WORK INSTRUCTIONS:
Please copy the data below exactly; none of the pictures in it belong in the copy.

COLLECTED MATERIAL:

[Start of section]

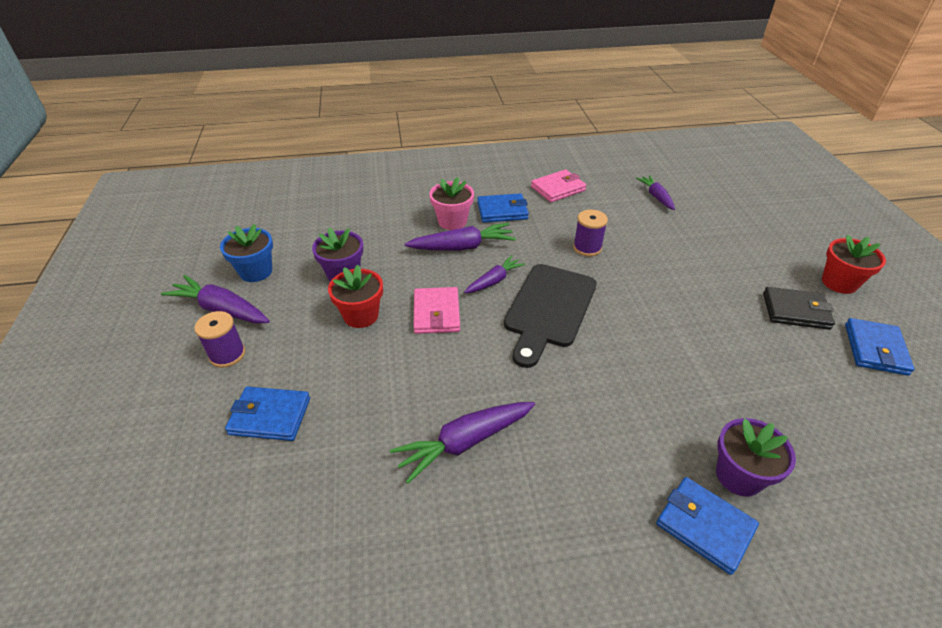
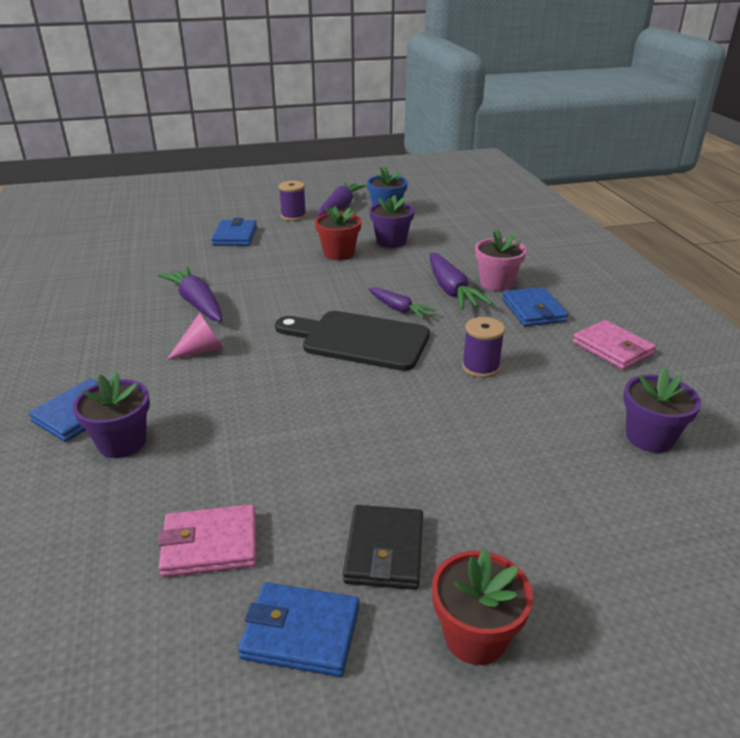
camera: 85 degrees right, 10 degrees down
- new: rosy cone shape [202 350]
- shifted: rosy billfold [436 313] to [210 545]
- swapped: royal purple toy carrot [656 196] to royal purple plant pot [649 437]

[End of section]

ANSWER SPACE:
camera: 85 degrees right, 10 degrees down
- new: rosy cone shape [202 350]
- shifted: rosy billfold [436 313] to [210 545]
- swapped: royal purple toy carrot [656 196] to royal purple plant pot [649 437]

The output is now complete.